■ DATASET EXTRACT:
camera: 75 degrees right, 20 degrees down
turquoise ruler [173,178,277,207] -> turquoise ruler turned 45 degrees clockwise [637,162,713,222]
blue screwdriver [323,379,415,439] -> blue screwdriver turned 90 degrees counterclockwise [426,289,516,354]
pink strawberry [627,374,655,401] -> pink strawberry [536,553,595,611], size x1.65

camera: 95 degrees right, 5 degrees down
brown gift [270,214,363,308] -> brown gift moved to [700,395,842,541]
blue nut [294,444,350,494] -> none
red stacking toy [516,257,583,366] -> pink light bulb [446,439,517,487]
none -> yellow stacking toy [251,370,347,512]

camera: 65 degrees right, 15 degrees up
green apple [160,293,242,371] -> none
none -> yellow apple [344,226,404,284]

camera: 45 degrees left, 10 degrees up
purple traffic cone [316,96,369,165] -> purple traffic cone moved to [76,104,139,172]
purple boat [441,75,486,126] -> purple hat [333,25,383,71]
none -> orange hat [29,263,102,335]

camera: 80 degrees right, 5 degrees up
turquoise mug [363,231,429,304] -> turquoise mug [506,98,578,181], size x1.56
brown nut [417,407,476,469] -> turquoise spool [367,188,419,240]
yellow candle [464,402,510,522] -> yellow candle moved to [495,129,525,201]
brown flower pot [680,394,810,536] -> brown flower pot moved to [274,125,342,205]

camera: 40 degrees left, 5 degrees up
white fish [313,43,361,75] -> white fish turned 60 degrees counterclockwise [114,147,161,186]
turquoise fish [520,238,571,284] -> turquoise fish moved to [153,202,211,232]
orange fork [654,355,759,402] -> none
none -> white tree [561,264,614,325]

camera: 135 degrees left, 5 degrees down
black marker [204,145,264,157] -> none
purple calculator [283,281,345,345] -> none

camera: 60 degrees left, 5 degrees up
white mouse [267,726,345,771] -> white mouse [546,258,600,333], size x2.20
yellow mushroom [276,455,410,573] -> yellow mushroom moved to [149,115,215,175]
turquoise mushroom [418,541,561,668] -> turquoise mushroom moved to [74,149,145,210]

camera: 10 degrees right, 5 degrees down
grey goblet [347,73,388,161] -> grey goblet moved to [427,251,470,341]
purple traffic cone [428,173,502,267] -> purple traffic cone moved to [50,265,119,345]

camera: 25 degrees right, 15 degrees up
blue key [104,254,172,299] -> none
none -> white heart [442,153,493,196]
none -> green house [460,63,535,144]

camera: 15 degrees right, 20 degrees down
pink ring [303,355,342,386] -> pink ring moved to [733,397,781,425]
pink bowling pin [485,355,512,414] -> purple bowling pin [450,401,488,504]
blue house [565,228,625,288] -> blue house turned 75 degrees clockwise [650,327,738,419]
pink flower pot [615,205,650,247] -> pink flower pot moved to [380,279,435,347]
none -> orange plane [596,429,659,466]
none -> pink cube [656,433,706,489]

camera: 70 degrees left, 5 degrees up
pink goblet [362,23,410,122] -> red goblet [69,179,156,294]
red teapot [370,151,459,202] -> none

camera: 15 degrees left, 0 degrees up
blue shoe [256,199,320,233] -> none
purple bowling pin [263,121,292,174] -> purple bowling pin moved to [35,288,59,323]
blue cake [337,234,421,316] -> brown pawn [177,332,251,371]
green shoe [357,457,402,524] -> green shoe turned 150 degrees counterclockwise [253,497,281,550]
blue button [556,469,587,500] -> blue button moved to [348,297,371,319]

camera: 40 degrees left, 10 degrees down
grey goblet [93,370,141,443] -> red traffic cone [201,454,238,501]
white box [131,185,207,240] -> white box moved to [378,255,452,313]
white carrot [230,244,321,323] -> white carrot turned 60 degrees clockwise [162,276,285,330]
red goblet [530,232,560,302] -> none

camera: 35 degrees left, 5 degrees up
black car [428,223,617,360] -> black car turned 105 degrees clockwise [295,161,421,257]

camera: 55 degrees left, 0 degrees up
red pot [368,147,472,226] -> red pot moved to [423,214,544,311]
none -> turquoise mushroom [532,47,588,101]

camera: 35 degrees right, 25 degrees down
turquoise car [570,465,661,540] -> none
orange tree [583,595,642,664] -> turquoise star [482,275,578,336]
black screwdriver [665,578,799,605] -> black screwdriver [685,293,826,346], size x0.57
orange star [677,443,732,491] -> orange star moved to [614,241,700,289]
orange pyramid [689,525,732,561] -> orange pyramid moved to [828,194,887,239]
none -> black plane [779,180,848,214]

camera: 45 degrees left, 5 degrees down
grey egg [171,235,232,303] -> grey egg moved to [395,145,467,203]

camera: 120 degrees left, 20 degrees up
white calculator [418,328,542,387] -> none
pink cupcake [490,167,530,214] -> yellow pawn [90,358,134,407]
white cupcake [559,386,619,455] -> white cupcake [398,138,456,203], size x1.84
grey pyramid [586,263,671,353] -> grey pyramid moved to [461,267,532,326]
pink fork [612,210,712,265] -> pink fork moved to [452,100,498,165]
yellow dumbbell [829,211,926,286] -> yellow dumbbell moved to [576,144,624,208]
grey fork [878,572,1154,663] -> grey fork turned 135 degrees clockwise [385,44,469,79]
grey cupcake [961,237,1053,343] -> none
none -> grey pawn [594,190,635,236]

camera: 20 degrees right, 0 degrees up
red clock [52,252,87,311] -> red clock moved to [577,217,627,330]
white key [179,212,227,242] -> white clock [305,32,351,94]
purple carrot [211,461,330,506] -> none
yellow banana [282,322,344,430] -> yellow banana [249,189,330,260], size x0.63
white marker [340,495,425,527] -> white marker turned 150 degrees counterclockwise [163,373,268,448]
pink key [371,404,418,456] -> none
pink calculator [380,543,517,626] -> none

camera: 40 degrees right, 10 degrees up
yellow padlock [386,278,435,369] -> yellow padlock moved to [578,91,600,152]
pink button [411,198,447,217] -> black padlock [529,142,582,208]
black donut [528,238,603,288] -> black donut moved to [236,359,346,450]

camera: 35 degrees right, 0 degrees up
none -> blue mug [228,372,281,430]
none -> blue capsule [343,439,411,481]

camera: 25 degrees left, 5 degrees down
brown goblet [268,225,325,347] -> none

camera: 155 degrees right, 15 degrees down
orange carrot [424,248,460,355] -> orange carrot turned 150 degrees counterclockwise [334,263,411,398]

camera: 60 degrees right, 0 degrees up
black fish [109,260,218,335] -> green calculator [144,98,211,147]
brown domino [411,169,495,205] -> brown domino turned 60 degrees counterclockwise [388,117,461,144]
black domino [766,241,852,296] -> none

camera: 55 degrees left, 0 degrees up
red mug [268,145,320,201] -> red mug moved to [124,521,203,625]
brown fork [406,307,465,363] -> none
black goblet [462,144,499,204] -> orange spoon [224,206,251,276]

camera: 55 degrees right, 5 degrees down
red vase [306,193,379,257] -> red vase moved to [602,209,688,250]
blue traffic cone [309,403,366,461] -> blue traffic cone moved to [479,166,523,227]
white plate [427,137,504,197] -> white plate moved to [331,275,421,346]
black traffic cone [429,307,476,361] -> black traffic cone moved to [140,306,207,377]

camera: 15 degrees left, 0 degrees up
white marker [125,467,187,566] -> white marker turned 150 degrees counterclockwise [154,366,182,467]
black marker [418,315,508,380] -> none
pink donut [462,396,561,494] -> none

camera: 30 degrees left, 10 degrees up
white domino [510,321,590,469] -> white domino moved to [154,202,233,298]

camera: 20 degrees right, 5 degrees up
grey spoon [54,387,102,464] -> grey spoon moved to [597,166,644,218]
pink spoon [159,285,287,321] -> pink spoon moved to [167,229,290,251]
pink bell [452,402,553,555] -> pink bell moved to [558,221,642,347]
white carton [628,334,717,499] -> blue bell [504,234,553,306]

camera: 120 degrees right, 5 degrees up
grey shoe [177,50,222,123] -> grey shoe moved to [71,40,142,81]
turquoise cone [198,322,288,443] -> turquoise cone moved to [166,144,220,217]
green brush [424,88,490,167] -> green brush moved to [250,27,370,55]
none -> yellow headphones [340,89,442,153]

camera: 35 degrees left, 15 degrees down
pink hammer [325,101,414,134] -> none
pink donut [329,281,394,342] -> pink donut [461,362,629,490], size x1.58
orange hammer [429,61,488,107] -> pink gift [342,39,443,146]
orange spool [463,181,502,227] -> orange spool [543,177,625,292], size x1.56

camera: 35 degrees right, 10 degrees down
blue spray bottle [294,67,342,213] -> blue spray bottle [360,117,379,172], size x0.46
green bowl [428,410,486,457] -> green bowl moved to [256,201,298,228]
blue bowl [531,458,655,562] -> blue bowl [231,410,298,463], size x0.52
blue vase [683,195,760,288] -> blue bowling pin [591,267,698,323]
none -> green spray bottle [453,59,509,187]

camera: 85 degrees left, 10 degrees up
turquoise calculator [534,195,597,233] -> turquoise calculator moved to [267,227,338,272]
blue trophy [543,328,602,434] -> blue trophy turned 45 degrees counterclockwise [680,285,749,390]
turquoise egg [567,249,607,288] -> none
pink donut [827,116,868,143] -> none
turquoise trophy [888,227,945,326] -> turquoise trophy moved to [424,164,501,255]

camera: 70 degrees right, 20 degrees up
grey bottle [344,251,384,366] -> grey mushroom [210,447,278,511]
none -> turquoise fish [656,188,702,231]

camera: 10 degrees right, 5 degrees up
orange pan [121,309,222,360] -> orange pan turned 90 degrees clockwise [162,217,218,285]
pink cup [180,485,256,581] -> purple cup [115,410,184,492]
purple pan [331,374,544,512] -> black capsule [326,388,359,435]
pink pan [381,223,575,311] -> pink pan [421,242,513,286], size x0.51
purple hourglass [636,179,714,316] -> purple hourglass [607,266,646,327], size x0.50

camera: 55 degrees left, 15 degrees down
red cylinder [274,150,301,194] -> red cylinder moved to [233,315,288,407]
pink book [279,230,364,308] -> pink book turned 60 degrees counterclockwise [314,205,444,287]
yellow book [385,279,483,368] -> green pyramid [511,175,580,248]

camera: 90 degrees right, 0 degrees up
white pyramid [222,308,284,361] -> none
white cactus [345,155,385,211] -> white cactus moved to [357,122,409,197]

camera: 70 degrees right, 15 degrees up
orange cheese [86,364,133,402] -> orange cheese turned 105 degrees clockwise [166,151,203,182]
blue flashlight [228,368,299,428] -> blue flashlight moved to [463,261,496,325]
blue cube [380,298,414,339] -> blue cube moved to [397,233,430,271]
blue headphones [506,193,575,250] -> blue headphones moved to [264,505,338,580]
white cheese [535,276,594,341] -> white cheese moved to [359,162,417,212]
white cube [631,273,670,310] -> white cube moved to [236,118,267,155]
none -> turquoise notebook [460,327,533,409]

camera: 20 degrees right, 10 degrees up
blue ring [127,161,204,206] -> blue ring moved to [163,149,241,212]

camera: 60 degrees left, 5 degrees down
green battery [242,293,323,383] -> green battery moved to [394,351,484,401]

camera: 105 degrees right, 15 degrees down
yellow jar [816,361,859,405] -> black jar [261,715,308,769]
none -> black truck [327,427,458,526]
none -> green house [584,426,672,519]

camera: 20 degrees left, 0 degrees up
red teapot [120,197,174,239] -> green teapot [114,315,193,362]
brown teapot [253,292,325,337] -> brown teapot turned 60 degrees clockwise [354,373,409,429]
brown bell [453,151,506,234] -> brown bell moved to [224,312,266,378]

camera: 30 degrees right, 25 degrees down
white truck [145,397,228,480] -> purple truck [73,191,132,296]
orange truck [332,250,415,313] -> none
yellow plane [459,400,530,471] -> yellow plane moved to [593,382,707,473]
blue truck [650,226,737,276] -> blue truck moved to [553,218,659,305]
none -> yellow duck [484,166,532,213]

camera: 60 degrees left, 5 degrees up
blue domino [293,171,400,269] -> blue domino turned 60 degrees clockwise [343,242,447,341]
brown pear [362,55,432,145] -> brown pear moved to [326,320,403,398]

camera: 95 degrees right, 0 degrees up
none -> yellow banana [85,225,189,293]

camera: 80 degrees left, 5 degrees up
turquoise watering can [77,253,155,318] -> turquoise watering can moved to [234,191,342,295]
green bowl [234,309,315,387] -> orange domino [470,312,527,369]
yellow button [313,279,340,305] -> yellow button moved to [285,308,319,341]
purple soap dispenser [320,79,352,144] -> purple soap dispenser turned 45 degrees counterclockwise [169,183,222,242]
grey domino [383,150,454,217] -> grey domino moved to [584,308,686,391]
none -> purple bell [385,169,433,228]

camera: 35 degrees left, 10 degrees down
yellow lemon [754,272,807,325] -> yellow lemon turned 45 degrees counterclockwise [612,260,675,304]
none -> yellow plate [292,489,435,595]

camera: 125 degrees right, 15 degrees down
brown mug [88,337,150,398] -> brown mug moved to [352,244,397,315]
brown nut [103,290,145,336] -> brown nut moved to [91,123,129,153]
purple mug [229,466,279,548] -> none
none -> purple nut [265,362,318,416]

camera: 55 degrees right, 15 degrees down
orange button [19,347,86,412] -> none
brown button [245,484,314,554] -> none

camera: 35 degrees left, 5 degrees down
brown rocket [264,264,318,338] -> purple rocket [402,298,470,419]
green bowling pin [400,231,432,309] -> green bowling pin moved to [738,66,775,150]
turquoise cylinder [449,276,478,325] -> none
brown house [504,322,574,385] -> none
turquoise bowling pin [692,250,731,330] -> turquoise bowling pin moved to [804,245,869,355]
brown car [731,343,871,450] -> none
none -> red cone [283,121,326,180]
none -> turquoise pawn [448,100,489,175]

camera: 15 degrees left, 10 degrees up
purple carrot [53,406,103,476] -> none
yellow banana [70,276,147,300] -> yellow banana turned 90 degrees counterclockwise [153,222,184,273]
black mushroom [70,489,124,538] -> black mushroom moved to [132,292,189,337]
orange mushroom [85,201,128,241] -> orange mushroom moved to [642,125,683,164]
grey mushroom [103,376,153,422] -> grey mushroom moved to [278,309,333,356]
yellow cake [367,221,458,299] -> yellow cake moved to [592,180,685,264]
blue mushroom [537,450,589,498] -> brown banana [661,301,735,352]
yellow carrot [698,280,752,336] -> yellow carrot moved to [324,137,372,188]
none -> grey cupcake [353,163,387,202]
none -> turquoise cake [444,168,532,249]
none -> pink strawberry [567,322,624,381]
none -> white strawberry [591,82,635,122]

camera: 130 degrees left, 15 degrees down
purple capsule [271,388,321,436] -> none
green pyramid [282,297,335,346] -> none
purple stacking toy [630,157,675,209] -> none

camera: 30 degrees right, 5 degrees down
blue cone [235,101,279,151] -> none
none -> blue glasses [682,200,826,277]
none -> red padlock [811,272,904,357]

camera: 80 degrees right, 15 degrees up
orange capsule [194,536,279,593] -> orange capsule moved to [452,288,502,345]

■ WHAT TO PRODUCE:
The lines above from the one with "none -> yellow duck [484,166,532,213]" through the one with "none -> purple nut [265,362,318,416]" are to be duplicated exactly, ends included, with nothing added.

■ ANSWER TO THIS TASK:
none -> yellow duck [484,166,532,213]

camera: 60 degrees left, 5 degrees up
blue domino [293,171,400,269] -> blue domino turned 60 degrees clockwise [343,242,447,341]
brown pear [362,55,432,145] -> brown pear moved to [326,320,403,398]

camera: 95 degrees right, 0 degrees up
none -> yellow banana [85,225,189,293]

camera: 80 degrees left, 5 degrees up
turquoise watering can [77,253,155,318] -> turquoise watering can moved to [234,191,342,295]
green bowl [234,309,315,387] -> orange domino [470,312,527,369]
yellow button [313,279,340,305] -> yellow button moved to [285,308,319,341]
purple soap dispenser [320,79,352,144] -> purple soap dispenser turned 45 degrees counterclockwise [169,183,222,242]
grey domino [383,150,454,217] -> grey domino moved to [584,308,686,391]
none -> purple bell [385,169,433,228]

camera: 35 degrees left, 10 degrees down
yellow lemon [754,272,807,325] -> yellow lemon turned 45 degrees counterclockwise [612,260,675,304]
none -> yellow plate [292,489,435,595]

camera: 125 degrees right, 15 degrees down
brown mug [88,337,150,398] -> brown mug moved to [352,244,397,315]
brown nut [103,290,145,336] -> brown nut moved to [91,123,129,153]
purple mug [229,466,279,548] -> none
none -> purple nut [265,362,318,416]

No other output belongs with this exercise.